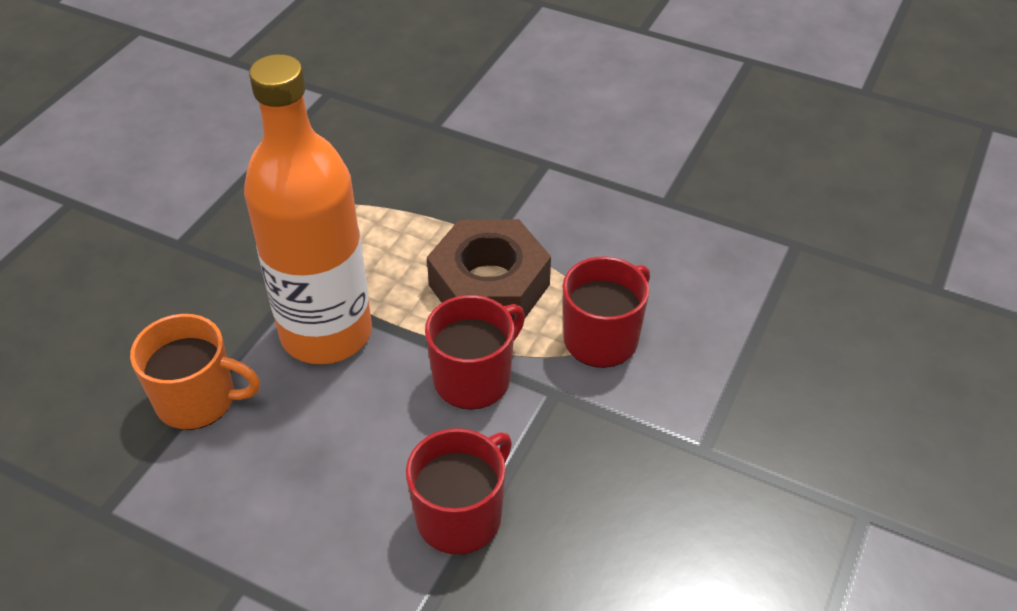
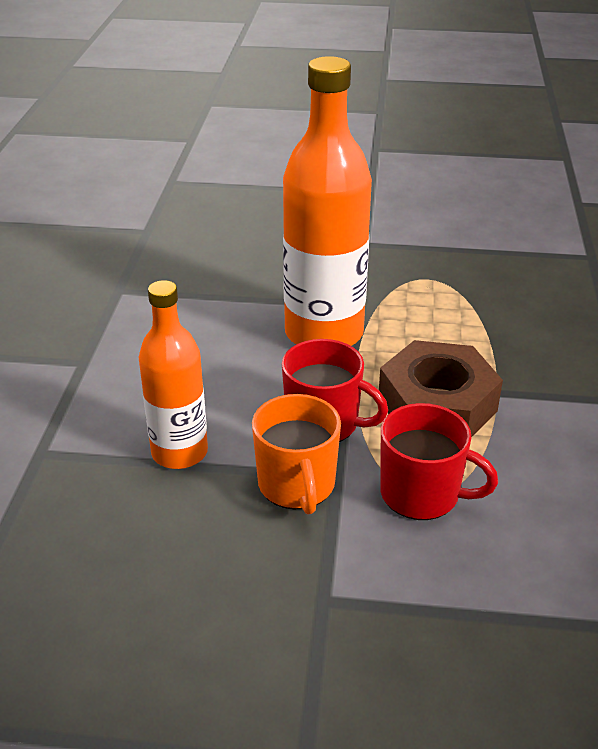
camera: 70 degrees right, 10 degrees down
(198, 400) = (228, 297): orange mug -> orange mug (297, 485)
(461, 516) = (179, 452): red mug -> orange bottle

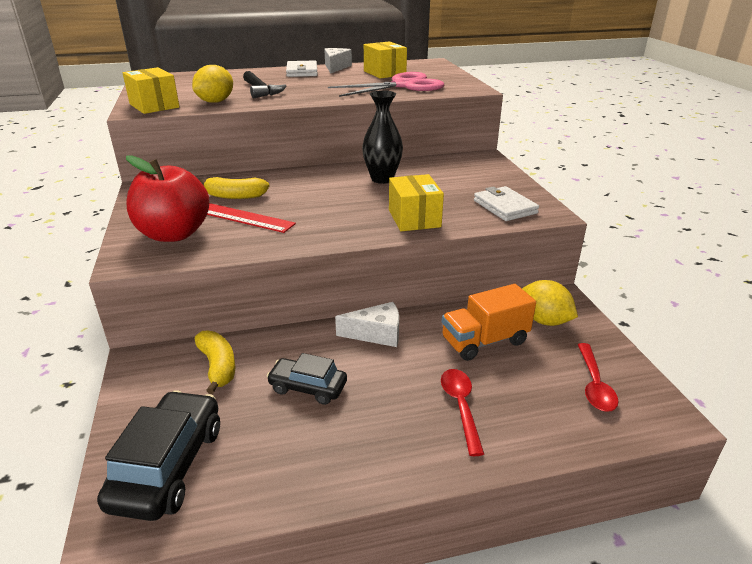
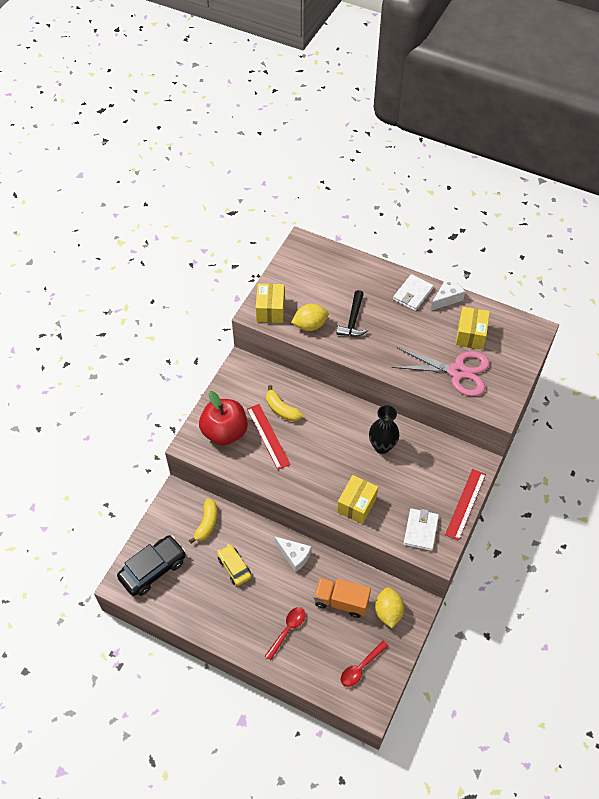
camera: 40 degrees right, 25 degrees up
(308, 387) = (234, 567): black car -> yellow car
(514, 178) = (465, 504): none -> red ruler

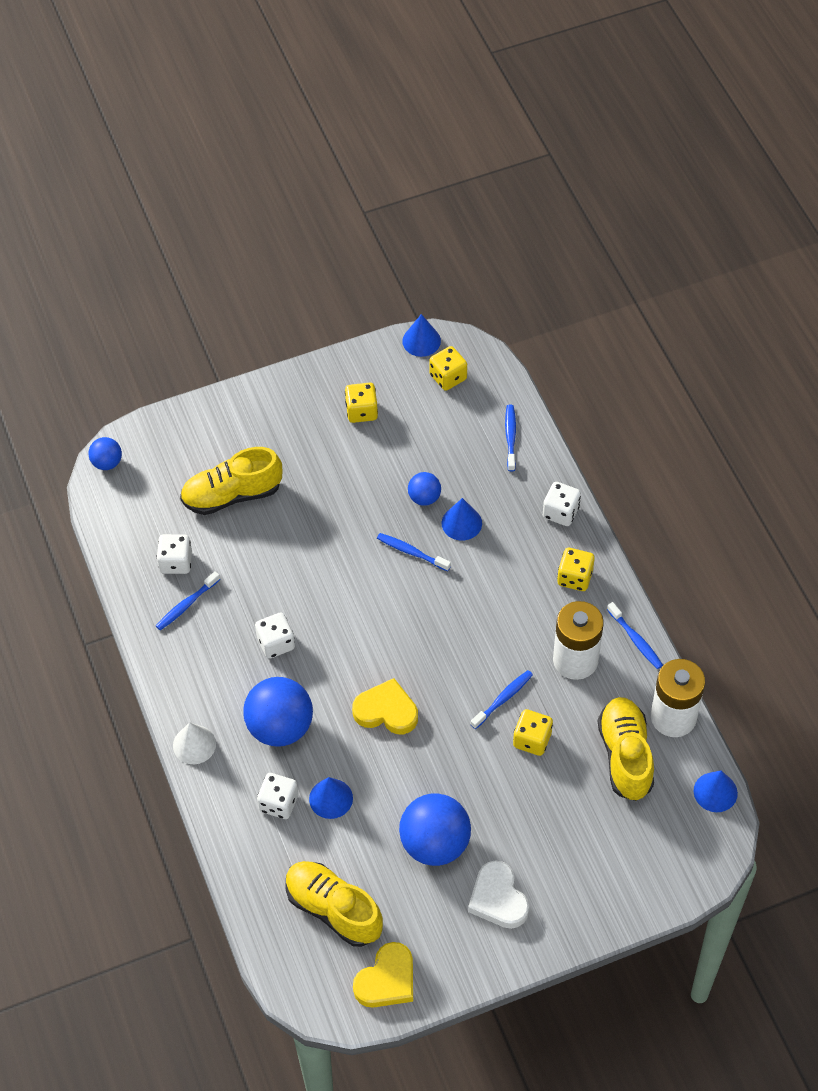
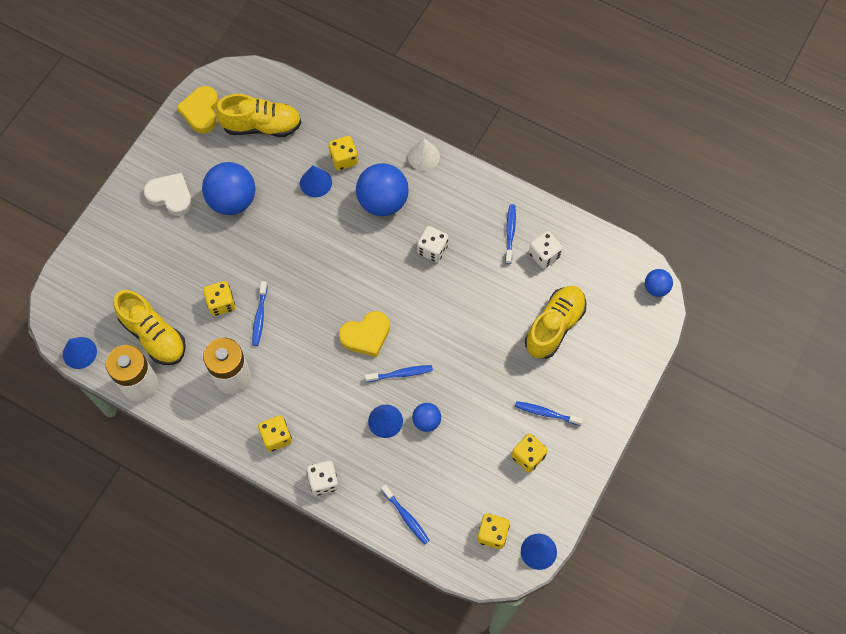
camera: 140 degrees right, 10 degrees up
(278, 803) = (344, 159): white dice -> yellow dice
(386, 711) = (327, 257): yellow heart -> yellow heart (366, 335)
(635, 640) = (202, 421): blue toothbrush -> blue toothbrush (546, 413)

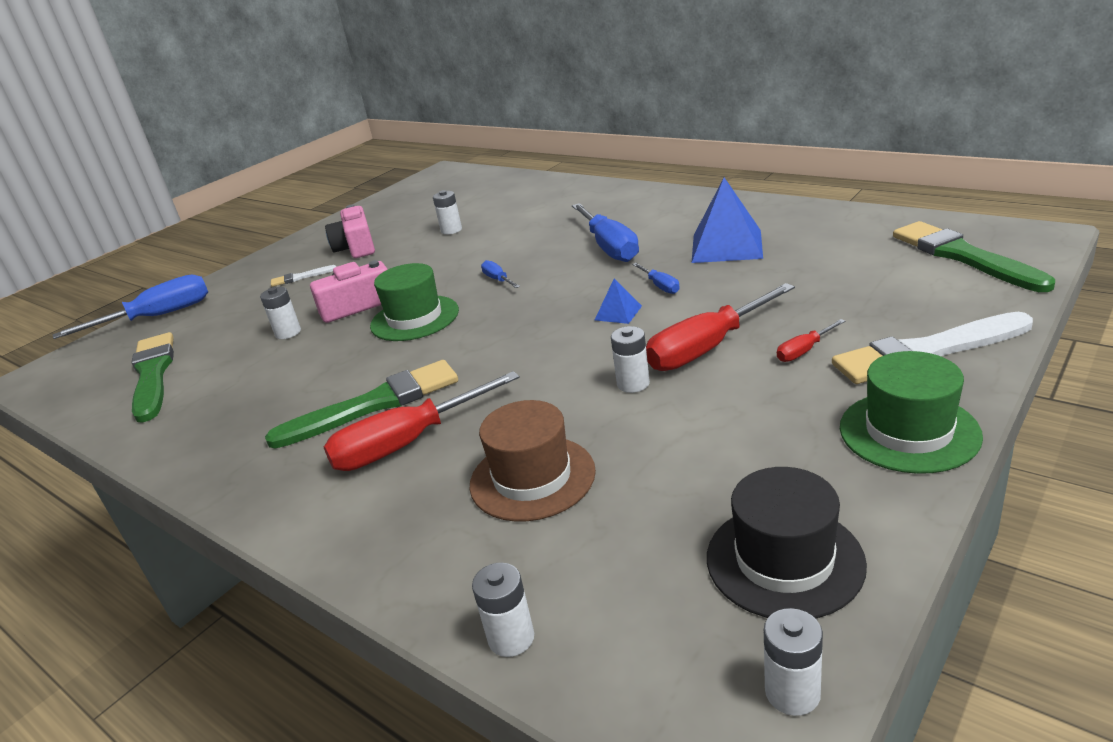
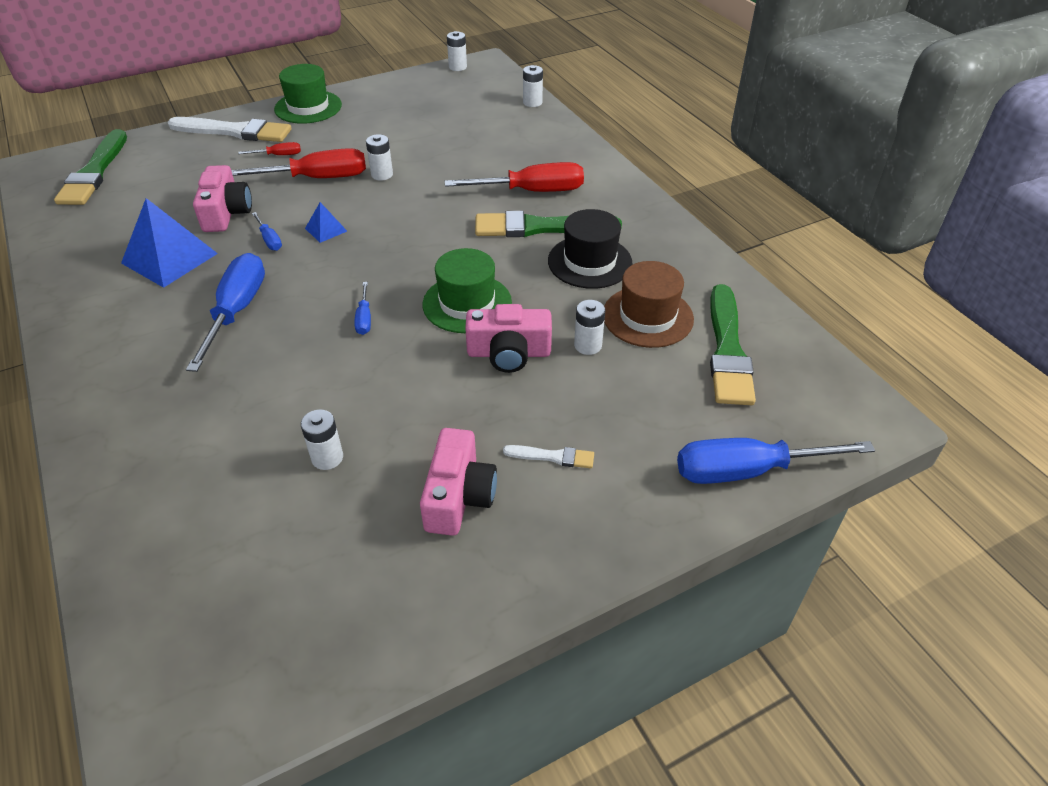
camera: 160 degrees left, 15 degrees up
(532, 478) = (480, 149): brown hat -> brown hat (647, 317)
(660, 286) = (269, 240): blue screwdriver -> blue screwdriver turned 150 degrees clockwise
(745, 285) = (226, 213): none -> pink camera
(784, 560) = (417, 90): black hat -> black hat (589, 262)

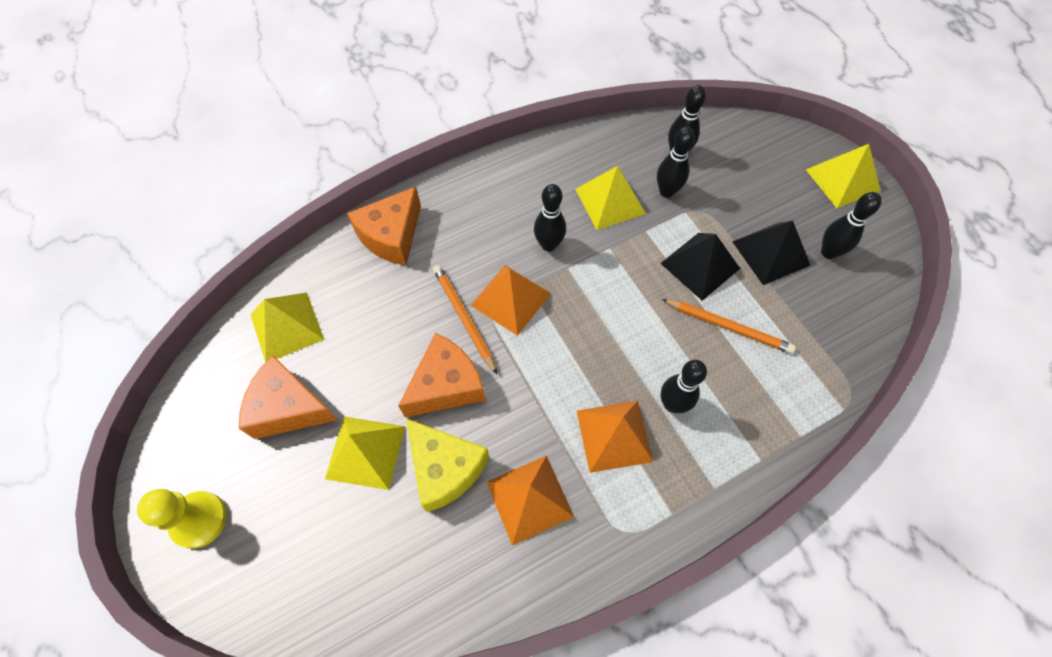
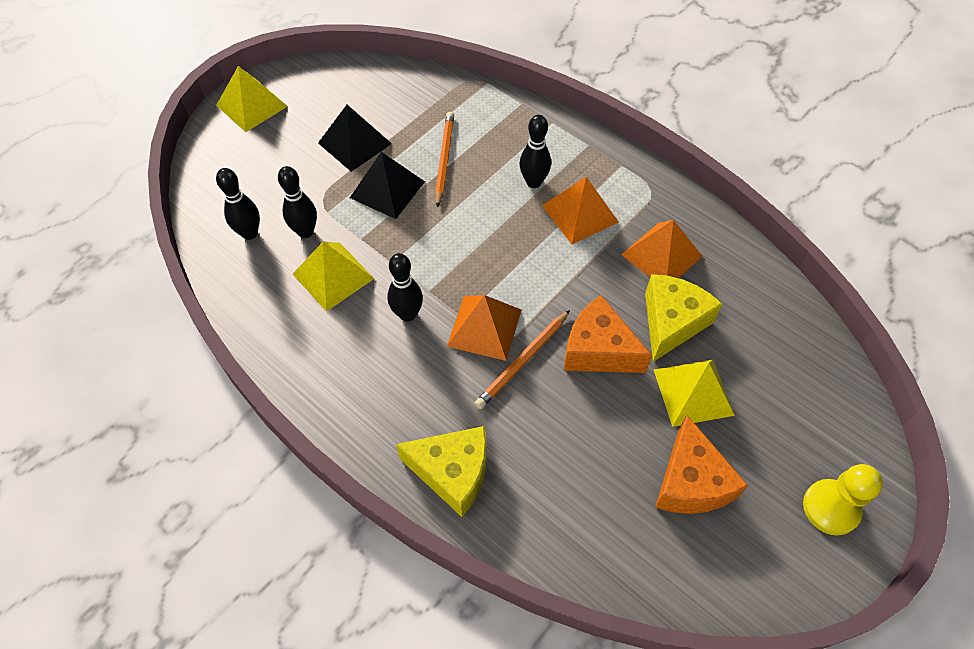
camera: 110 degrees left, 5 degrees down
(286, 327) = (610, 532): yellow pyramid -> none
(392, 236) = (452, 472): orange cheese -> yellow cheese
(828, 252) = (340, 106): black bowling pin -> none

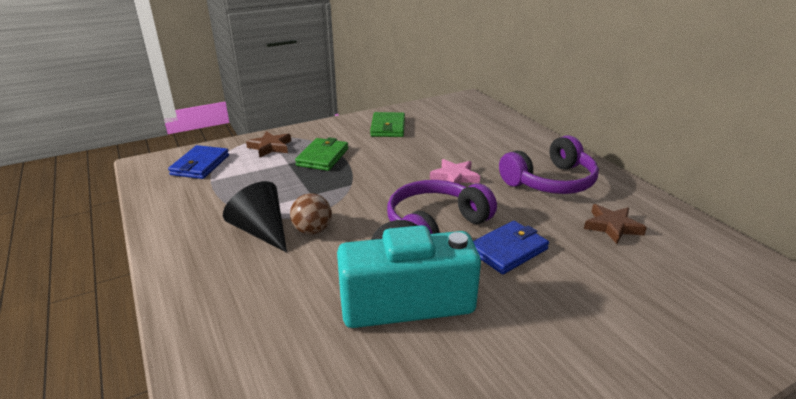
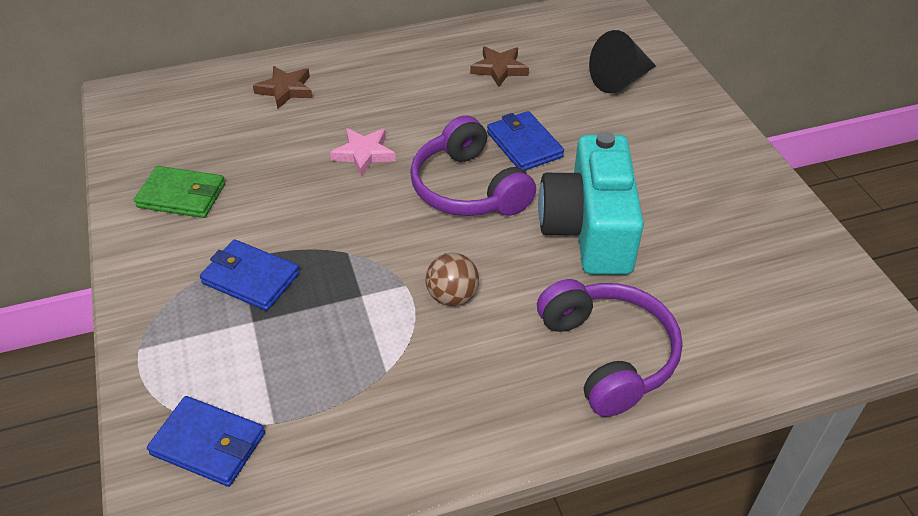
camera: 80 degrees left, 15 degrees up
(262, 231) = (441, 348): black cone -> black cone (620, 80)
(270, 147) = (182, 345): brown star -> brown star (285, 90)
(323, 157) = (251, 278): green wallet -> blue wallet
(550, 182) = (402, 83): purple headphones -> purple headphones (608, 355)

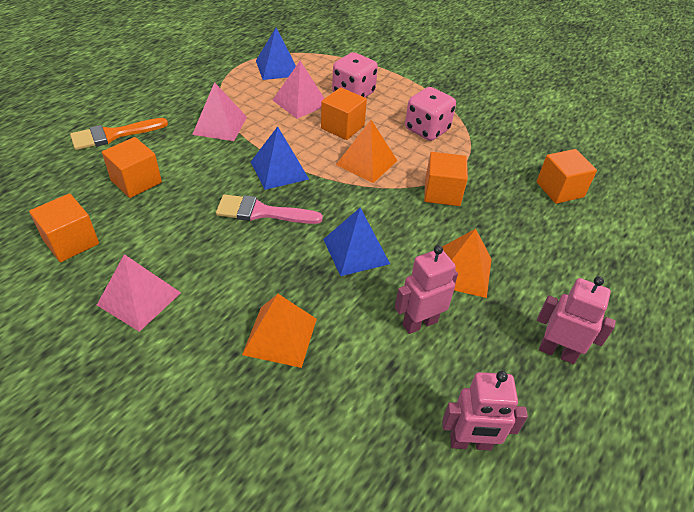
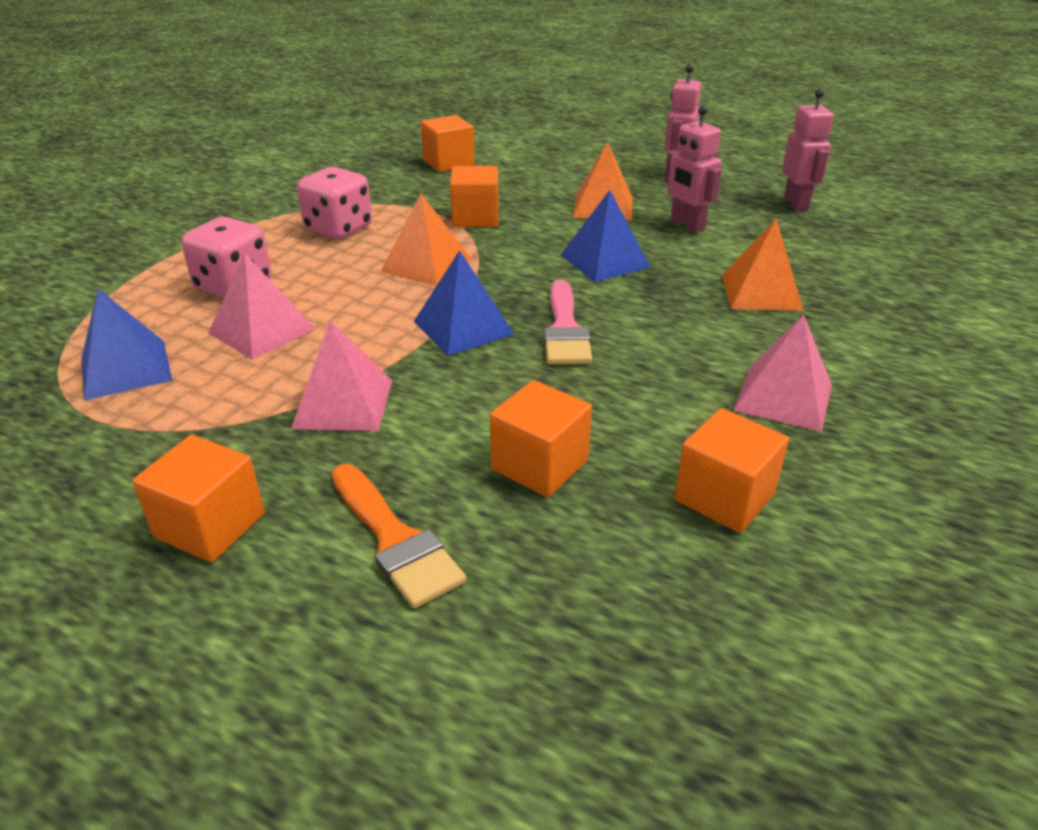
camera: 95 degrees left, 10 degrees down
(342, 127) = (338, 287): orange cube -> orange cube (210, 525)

Your task: Your copy should match every record exactly and contain no pictures.

Reply:
camera: 70 degrees right, 10 degrees down
(198, 400) = (228, 297): orange mug -> orange mug (297, 485)
(461, 516) = (179, 452): red mug -> orange bottle

camera: 40 degrees right, 25 degrees up
(308, 387) = (234, 567): black car -> yellow car
(514, 178) = (465, 504): none -> red ruler

camera: 140 degrees right, 10 degrees up
(278, 803) = (344, 159): white dice -> yellow dice
(386, 711) = (327, 257): yellow heart -> yellow heart (366, 335)
(635, 640) = (202, 421): blue toothbrush -> blue toothbrush (546, 413)

camera: 160 degrees left, 15 degrees up
(532, 478) = (480, 149): brown hat -> brown hat (647, 317)
(660, 286) = (269, 240): blue screwdriver -> blue screwdriver turned 150 degrees clockwise
(745, 285) = (226, 213): none -> pink camera
(784, 560) = (417, 90): black hat -> black hat (589, 262)

camera: 110 degrees left, 5 degrees down
(286, 327) = (610, 532): yellow pyramid -> none
(392, 236) = (452, 472): orange cheese -> yellow cheese
(828, 252) = (340, 106): black bowling pin -> none

camera: 80 degrees left, 15 degrees up
(262, 231) = (441, 348): black cone -> black cone (620, 80)
(270, 147) = (182, 345): brown star -> brown star (285, 90)
(323, 157) = (251, 278): green wallet -> blue wallet
(550, 182) = (402, 83): purple headphones -> purple headphones (608, 355)

camera: 95 degrees left, 10 degrees down
(342, 127) = (338, 287): orange cube -> orange cube (210, 525)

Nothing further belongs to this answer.